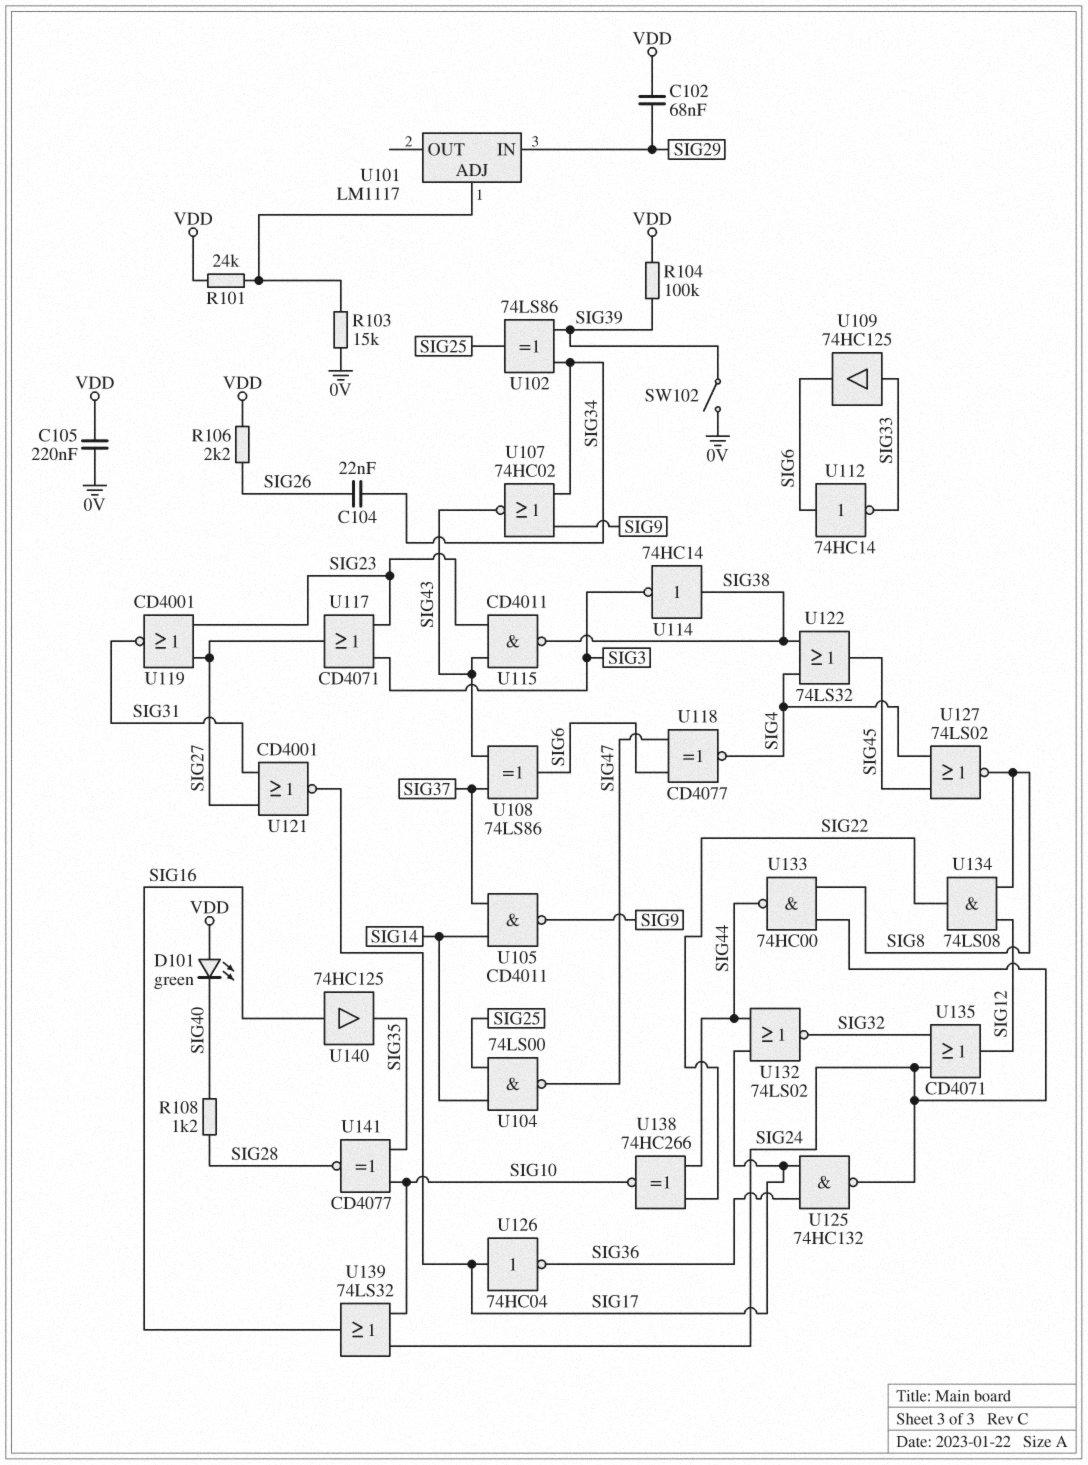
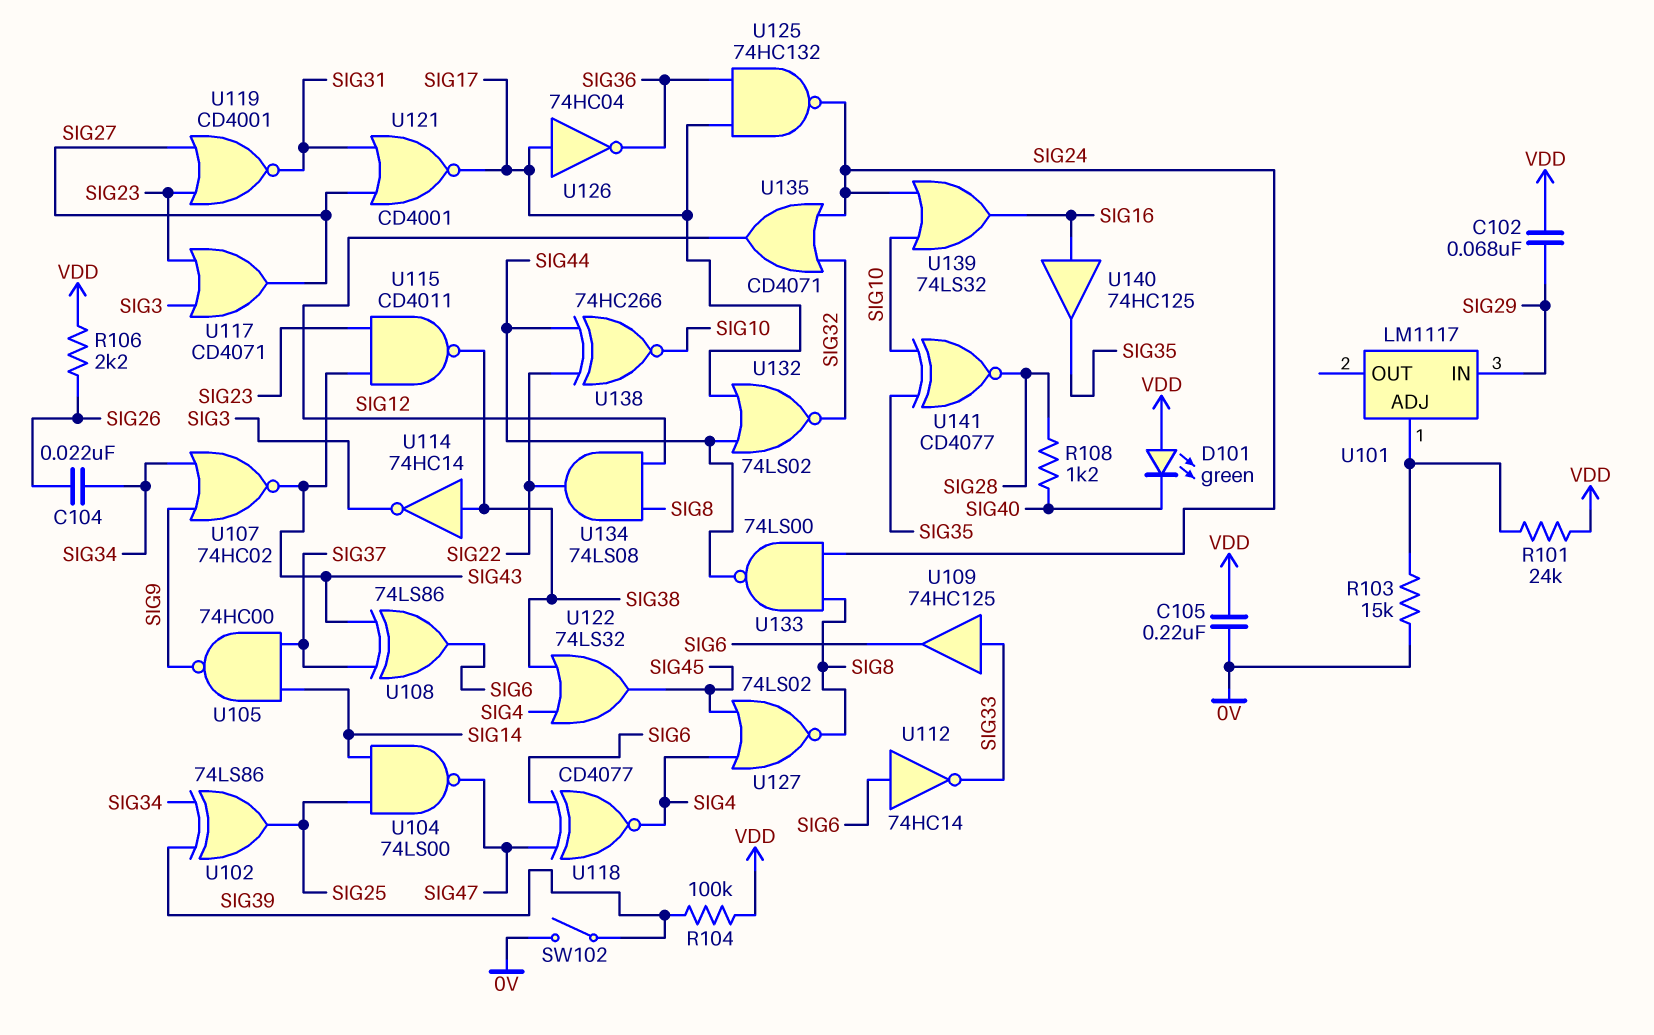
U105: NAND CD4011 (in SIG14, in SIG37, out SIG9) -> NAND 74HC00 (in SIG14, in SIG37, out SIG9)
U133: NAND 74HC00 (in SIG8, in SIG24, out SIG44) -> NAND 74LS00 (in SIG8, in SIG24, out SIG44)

==

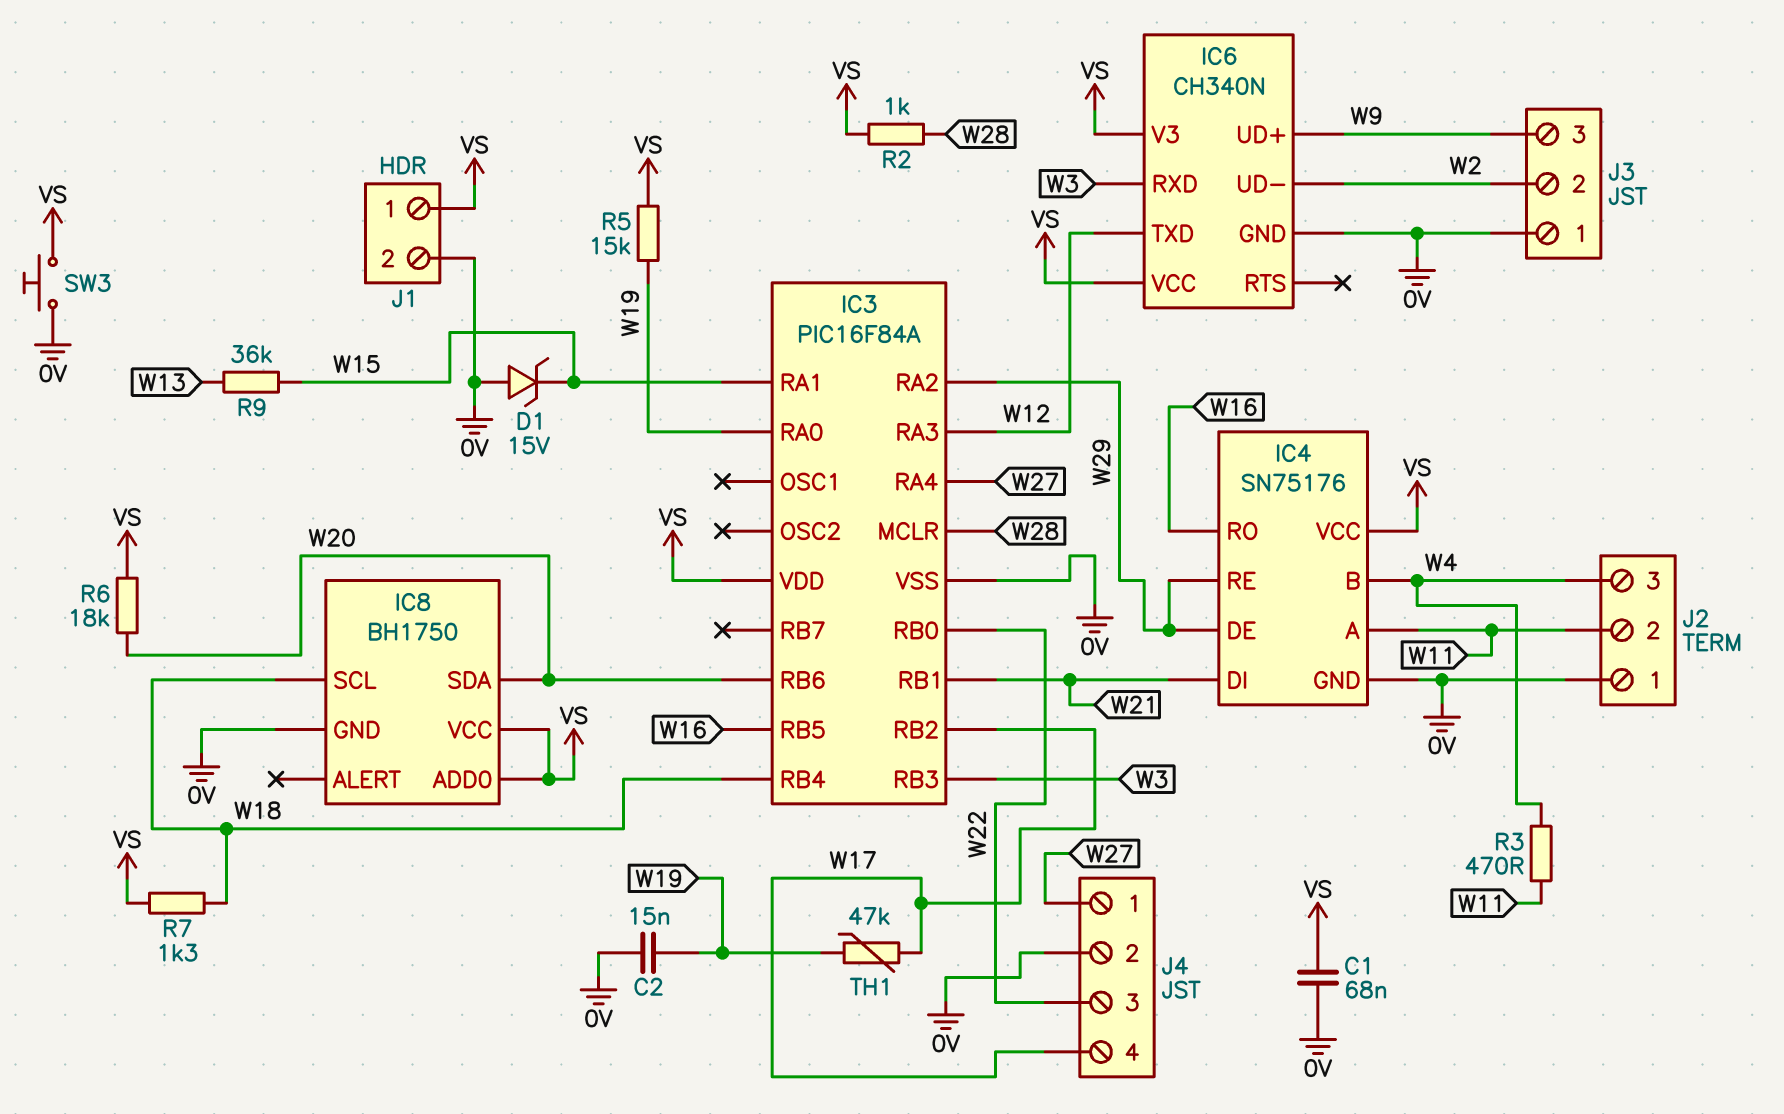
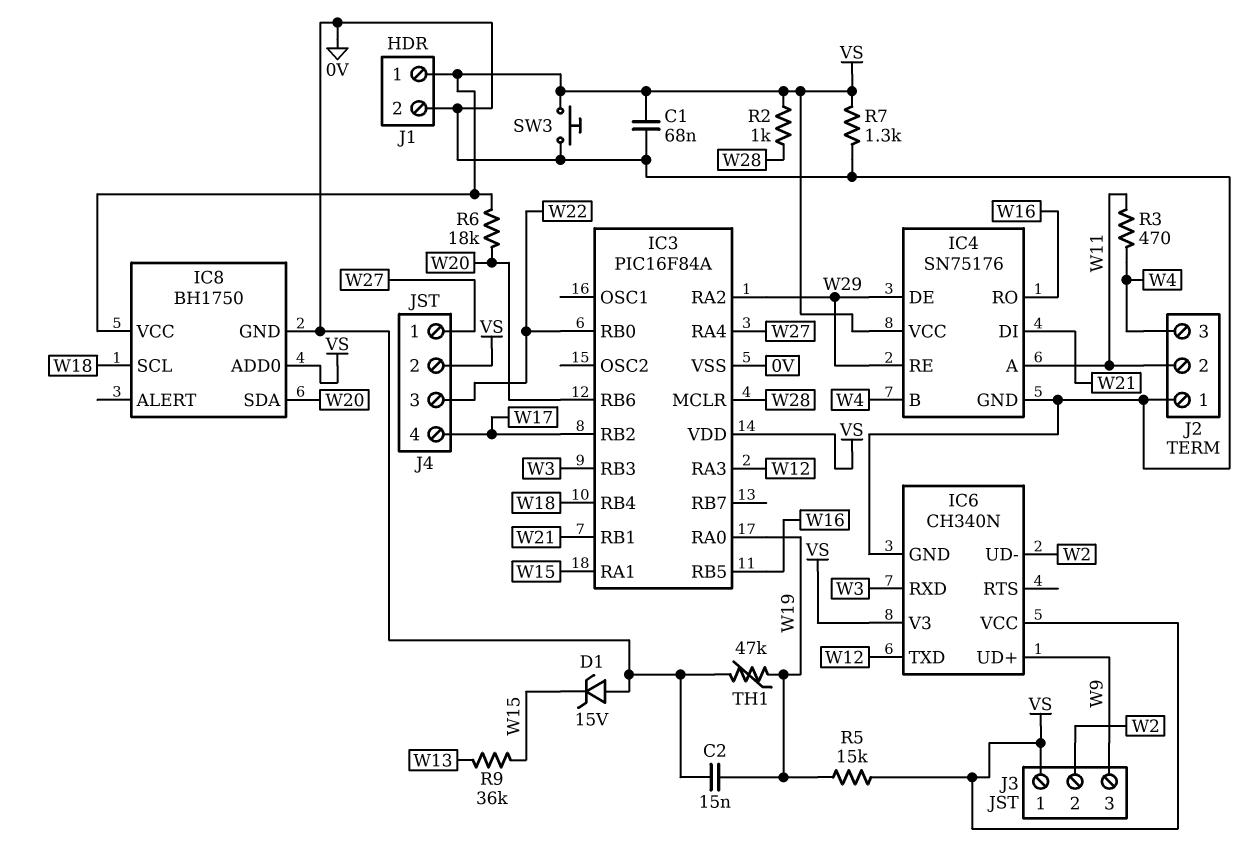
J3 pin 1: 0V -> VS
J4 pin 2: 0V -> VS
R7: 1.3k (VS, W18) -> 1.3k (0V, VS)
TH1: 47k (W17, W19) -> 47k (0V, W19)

---

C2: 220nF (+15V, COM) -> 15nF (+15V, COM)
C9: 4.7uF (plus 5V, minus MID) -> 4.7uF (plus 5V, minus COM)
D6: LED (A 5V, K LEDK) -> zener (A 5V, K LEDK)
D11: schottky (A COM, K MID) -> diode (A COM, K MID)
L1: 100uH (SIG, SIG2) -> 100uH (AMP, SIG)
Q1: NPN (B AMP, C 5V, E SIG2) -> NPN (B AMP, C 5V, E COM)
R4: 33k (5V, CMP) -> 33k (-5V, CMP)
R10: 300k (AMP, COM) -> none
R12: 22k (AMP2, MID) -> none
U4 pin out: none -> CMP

▸ Problem requirements
Only the lines above starting at the line that holds "U105: NAND CD4011" and ending at the line that holds "U133: NAND 74HC00" are to be repeated, exactly and in full.

▸ Solution to the problem
U105: NAND CD4011 (in SIG14, in SIG37, out SIG9) -> NAND 74HC00 (in SIG14, in SIG37, out SIG9)
U133: NAND 74HC00 (in SIG8, in SIG24, out SIG44) -> NAND 74LS00 (in SIG8, in SIG24, out SIG44)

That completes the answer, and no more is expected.